## TASK TO COMPLETE
Reproduce the entries that follow precisely, setting aside any images.

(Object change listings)
Content starts
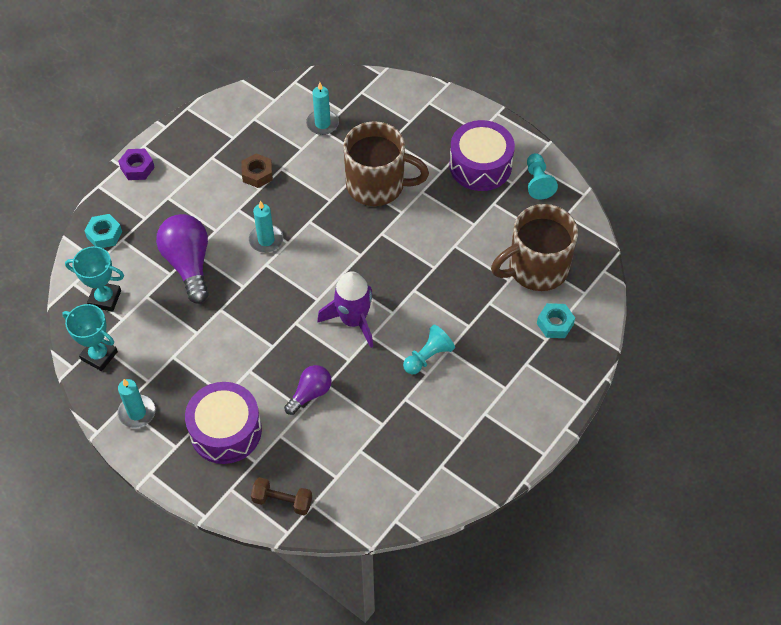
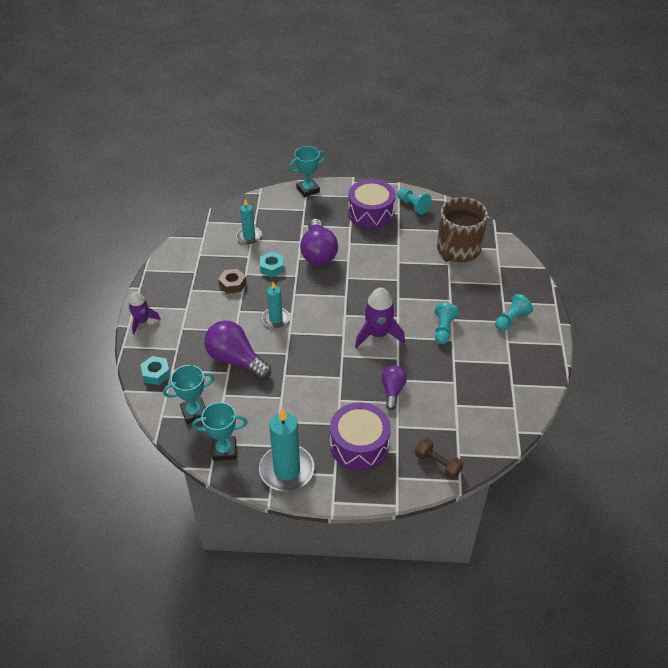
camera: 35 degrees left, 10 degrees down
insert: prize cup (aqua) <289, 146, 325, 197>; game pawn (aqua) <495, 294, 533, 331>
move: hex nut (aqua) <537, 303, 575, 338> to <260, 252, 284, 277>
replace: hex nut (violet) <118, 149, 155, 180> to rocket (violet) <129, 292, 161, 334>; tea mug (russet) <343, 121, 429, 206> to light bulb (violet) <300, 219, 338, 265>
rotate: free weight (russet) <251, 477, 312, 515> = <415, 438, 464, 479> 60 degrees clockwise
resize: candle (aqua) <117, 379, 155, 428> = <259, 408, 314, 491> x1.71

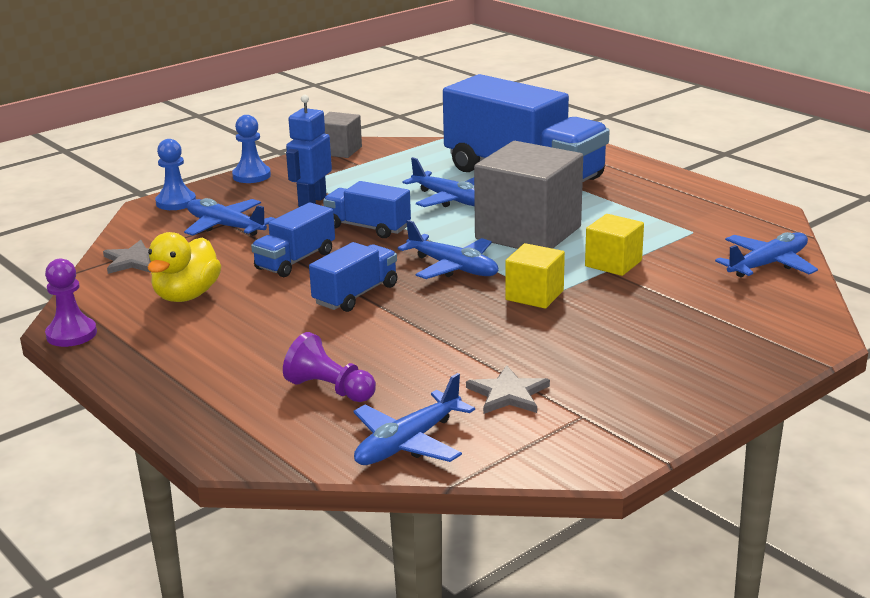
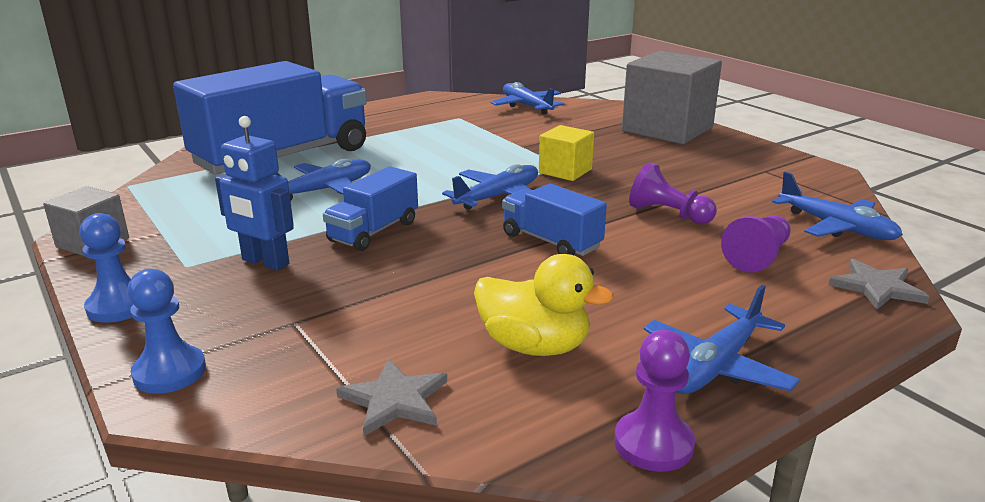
camera: 85 degrees left, 0 degrees up
delete: truck (royal blue) <251, 202, 335, 277>; solid cube (golden) <585, 214, 644, 276>
insert: game pawn (violet) <629, 162, 717, 225>
move: toy plane (royal blue) <184, 198, 275, 236> to <644, 285, 800, 394>; star shape (ash-grey) <466, 365, 550, 414> to <829, 259, 930, 310>; solid cube (ash-grey) <474, 141, 583, 249> to <622, 51, 722, 144>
Content ends
## RESPONSE AREA
camera: 35 degrees left, 10 degrees down
insert: prize cup (aqua) <289, 146, 325, 197>; game pawn (aqua) <495, 294, 533, 331>
move: hex nut (aqua) <537, 303, 575, 338> to <260, 252, 284, 277>
replace: hex nut (violet) <118, 149, 155, 180> to rocket (violet) <129, 292, 161, 334>; tea mug (russet) <343, 121, 429, 206> to light bulb (violet) <300, 219, 338, 265>
rotate: free weight (russet) <251, 477, 312, 515> = <415, 438, 464, 479> 60 degrees clockwise
resize: candle (aqua) <117, 379, 155, 428> = <259, 408, 314, 491> x1.71

camera: 85 degrees left, 0 degrees up
delete: truck (royal blue) <251, 202, 335, 277>; solid cube (golden) <585, 214, 644, 276>
insert: game pawn (violet) <629, 162, 717, 225>
move: toy plane (royal blue) <184, 198, 275, 236> to <644, 285, 800, 394>; star shape (ash-grey) <466, 365, 550, 414> to <829, 259, 930, 310>; solid cube (ash-grey) <474, 141, 583, 249> to <622, 51, 722, 144>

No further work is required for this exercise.